> Work to be completed
Among the entries below, only the lines starting at the one with "green mushroom: 1 -> 2" and ending at the one with "green plate: 4 -> 7", both included, are to be printed exactly.

> Records supplied
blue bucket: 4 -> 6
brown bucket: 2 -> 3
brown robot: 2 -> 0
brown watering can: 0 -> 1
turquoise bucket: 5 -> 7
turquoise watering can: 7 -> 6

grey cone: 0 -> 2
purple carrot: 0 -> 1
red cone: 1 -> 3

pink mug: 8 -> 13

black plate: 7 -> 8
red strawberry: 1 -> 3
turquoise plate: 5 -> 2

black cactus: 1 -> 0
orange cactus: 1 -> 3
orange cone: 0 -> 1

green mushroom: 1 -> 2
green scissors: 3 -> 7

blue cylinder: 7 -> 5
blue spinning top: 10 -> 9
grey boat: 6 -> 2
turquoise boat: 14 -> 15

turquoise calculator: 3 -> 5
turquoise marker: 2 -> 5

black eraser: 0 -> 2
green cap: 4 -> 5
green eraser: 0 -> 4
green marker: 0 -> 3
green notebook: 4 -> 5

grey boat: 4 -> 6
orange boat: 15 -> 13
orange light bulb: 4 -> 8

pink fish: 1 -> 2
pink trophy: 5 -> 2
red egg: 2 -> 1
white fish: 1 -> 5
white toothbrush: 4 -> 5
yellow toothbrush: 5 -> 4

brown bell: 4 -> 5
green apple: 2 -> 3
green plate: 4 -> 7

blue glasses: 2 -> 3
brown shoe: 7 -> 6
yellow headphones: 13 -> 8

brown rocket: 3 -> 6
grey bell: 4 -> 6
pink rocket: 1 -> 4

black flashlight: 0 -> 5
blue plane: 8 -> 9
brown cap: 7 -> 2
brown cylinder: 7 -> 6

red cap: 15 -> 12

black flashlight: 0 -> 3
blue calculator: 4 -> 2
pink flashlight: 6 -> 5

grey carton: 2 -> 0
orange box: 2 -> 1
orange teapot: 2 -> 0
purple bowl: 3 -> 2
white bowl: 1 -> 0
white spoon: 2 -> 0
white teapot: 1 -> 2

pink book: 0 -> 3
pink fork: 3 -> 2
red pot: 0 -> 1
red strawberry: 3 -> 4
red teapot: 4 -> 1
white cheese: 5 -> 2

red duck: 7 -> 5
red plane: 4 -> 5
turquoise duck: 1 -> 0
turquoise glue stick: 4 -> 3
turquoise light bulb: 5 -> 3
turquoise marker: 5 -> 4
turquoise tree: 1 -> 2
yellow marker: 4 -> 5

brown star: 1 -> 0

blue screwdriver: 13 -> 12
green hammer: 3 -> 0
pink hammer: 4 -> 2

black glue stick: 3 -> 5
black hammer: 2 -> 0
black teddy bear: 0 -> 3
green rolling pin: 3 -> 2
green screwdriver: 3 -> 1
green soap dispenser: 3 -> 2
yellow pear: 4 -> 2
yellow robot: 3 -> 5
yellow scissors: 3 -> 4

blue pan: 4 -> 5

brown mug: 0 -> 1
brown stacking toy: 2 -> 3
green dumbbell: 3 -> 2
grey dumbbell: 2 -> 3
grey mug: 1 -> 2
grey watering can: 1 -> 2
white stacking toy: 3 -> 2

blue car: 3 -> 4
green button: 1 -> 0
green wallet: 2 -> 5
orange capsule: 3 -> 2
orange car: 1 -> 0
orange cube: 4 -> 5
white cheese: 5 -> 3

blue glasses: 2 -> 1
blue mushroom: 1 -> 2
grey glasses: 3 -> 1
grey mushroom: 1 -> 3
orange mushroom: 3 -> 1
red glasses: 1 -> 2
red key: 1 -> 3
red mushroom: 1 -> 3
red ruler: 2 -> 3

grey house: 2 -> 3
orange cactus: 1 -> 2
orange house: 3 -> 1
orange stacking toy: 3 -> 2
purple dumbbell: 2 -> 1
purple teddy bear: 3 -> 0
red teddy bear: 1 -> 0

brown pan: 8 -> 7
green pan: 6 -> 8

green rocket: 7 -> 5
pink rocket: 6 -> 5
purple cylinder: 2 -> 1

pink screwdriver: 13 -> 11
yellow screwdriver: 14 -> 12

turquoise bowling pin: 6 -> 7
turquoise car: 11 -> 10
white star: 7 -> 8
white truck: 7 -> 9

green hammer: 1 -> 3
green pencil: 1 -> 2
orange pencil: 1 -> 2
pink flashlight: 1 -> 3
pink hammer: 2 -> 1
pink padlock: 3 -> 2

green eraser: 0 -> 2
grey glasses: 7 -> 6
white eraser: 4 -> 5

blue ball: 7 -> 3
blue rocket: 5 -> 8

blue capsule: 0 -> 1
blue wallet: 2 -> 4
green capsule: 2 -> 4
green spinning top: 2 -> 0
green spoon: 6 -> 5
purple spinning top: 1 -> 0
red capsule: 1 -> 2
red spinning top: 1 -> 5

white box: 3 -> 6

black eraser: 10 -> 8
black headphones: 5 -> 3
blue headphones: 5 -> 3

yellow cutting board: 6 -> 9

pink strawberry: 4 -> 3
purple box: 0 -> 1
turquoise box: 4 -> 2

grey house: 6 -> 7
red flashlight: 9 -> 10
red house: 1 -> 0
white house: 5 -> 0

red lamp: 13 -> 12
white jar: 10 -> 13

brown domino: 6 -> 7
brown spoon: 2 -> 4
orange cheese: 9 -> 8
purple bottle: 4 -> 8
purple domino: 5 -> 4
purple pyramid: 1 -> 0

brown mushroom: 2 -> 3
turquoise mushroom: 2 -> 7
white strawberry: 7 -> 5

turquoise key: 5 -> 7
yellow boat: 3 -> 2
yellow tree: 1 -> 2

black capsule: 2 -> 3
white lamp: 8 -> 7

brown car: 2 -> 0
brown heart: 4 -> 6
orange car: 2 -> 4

> The completed task
green mushroom: 1 -> 2
green scissors: 3 -> 7

blue cylinder: 7 -> 5
blue spinning top: 10 -> 9
grey boat: 6 -> 2
turquoise boat: 14 -> 15

turquoise calculator: 3 -> 5
turquoise marker: 2 -> 5

black eraser: 0 -> 2
green cap: 4 -> 5
green eraser: 0 -> 4
green marker: 0 -> 3
green notebook: 4 -> 5

grey boat: 4 -> 6
orange boat: 15 -> 13
orange light bulb: 4 -> 8

pink fish: 1 -> 2
pink trophy: 5 -> 2
red egg: 2 -> 1
white fish: 1 -> 5
white toothbrush: 4 -> 5
yellow toothbrush: 5 -> 4

brown bell: 4 -> 5
green apple: 2 -> 3
green plate: 4 -> 7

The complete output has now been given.